Dataset =
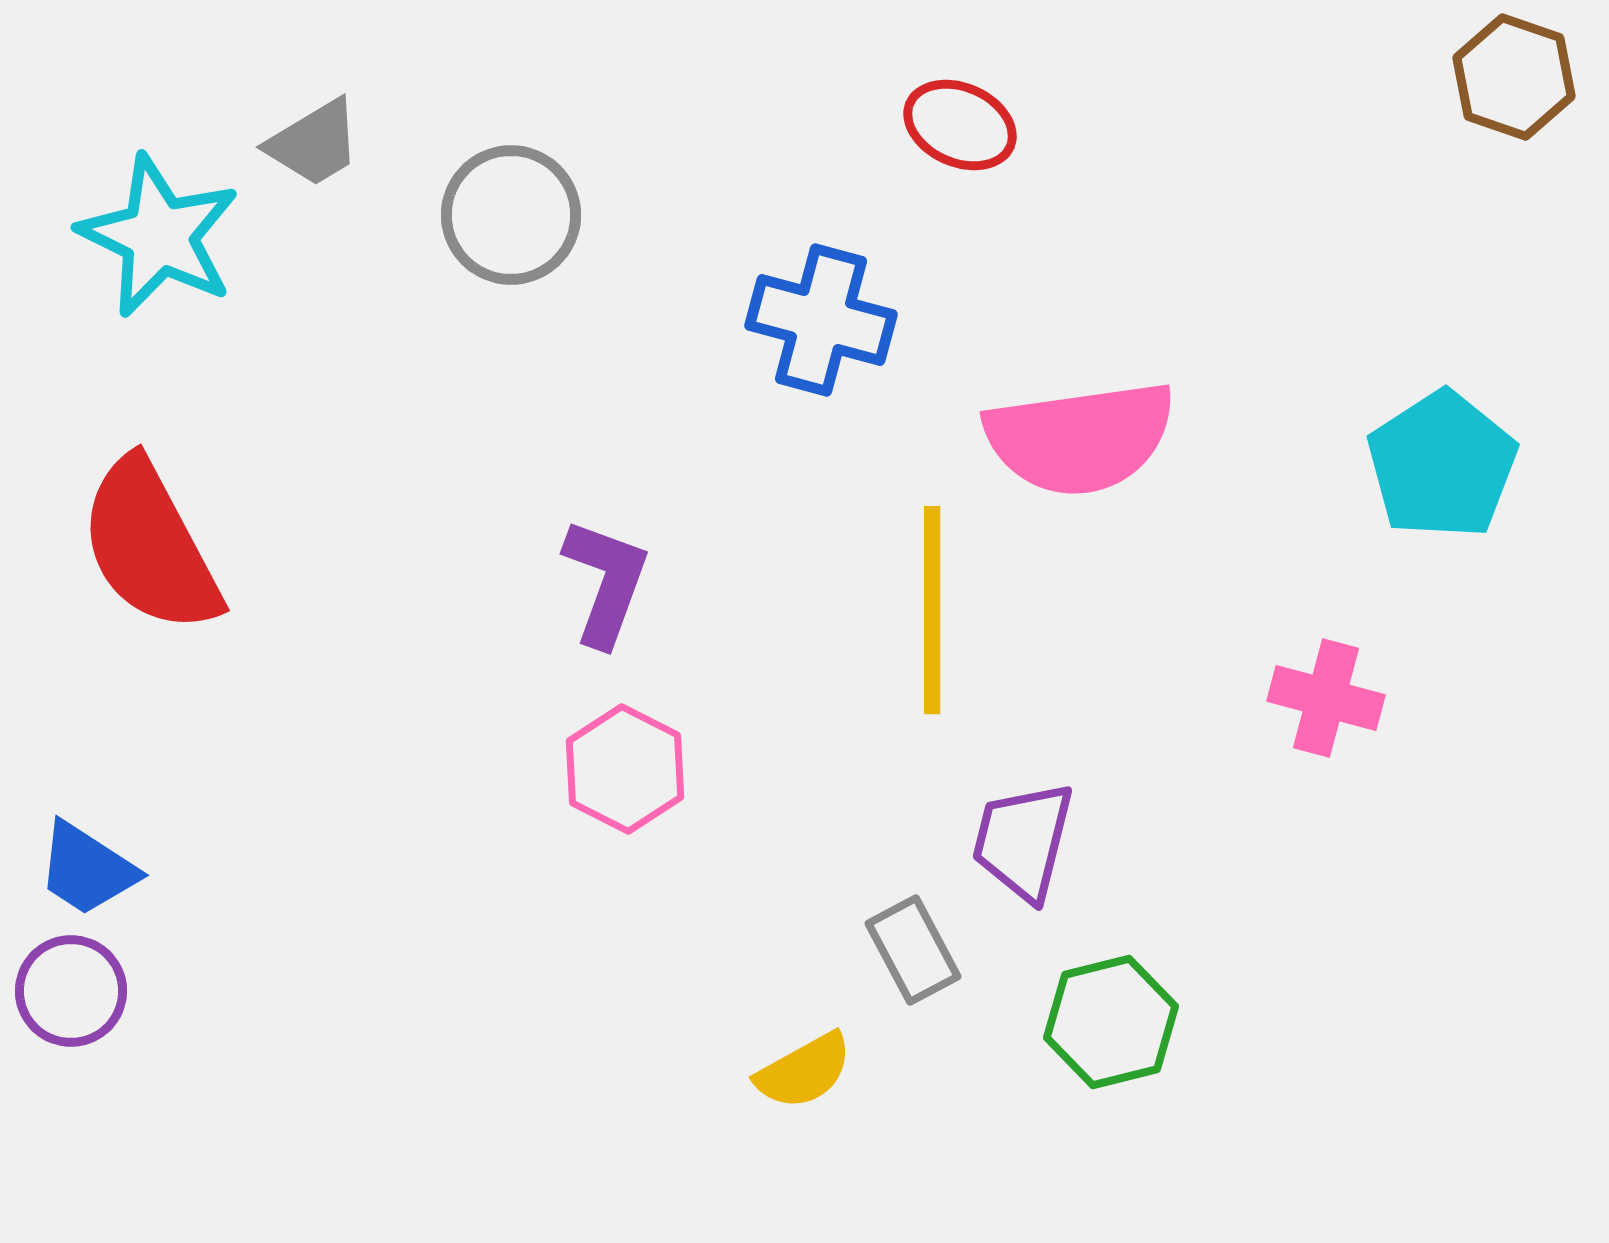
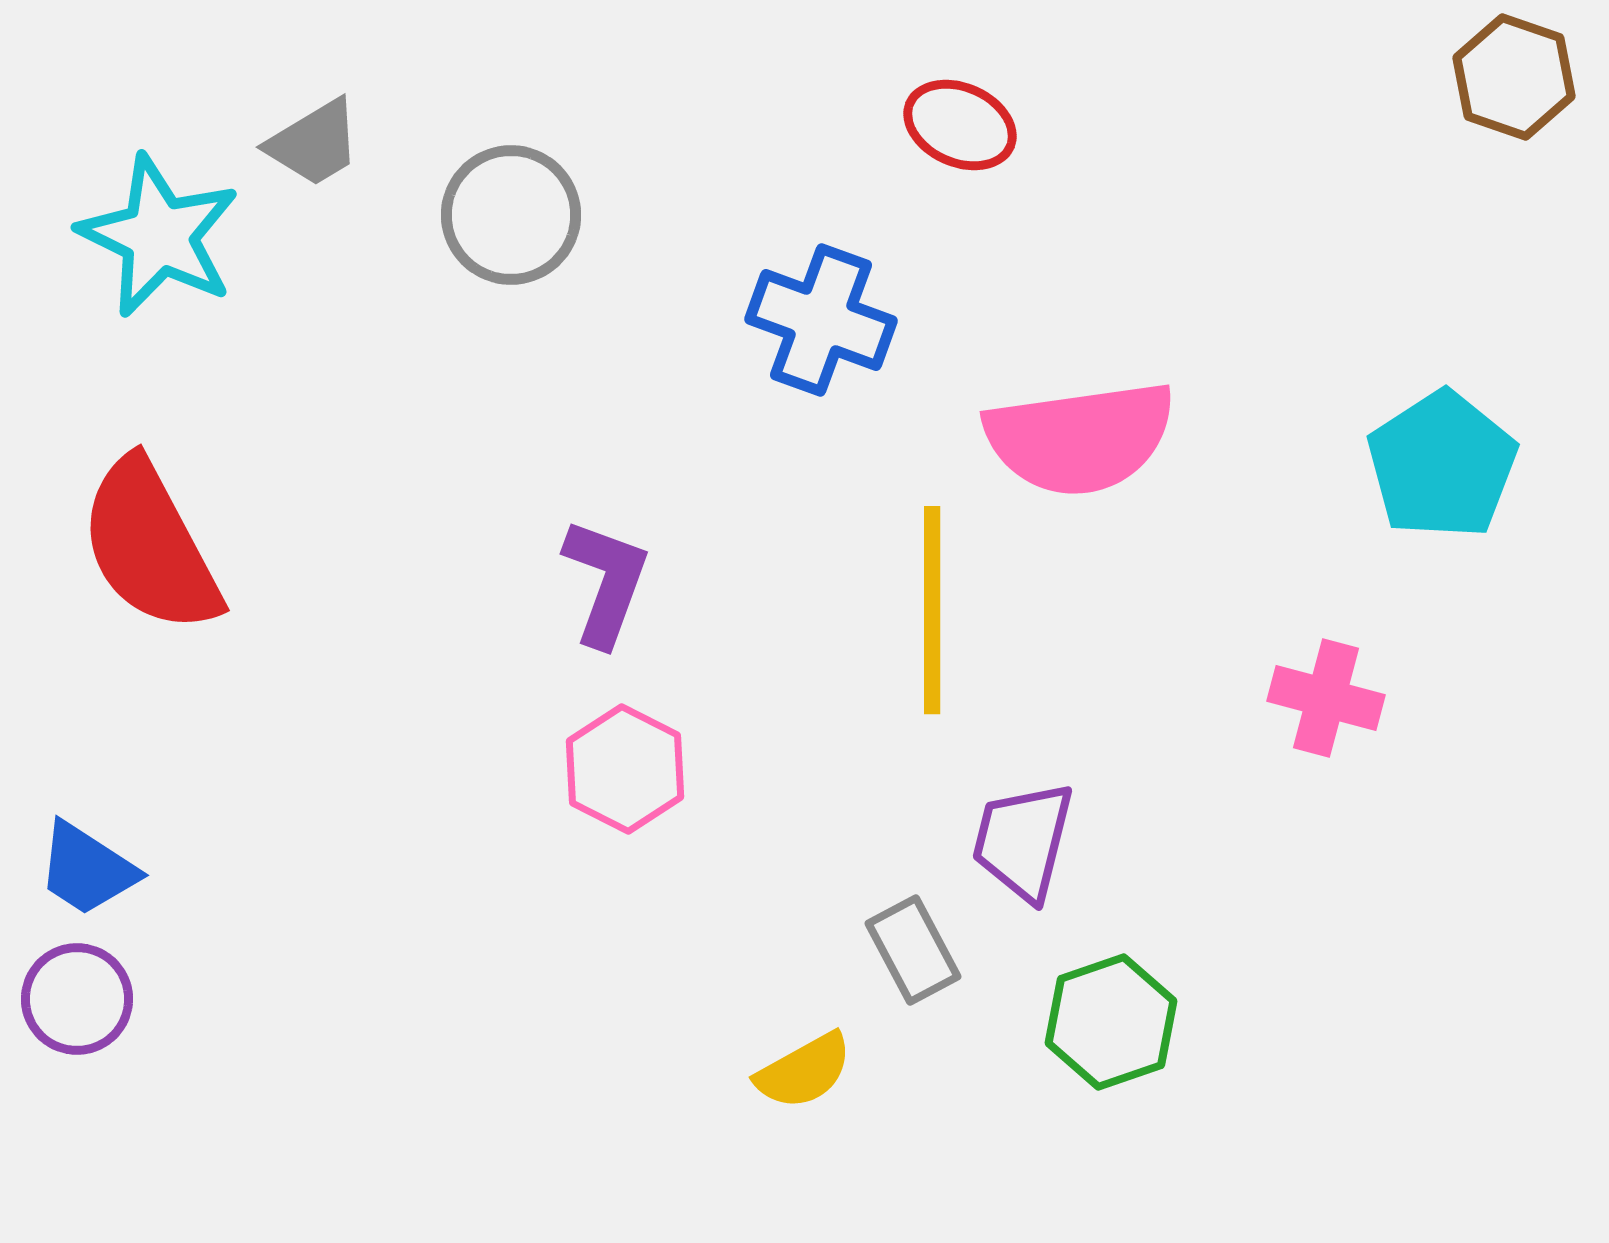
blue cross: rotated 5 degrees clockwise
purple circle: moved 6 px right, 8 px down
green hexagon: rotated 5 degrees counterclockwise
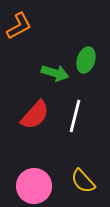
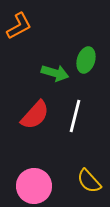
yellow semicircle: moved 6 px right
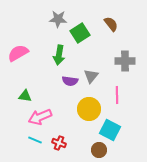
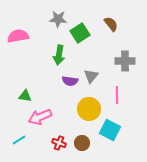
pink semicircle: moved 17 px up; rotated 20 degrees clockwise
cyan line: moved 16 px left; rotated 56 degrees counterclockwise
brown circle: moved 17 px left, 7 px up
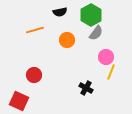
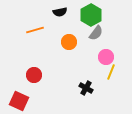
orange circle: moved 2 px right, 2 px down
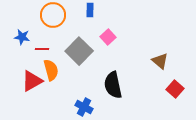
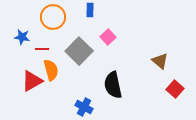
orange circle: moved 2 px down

Task description = Repeat every record above exactly, but leave out any pictures.

Response =
blue cross: rotated 5 degrees clockwise
purple circle: moved 6 px right, 8 px down
green hexagon: rotated 5 degrees counterclockwise
yellow semicircle: moved 6 px right
pink semicircle: moved 17 px up; rotated 20 degrees clockwise
cyan line: moved 16 px left; rotated 56 degrees counterclockwise
brown circle: moved 17 px left, 7 px up
orange circle: moved 2 px right, 2 px down
orange circle: moved 2 px down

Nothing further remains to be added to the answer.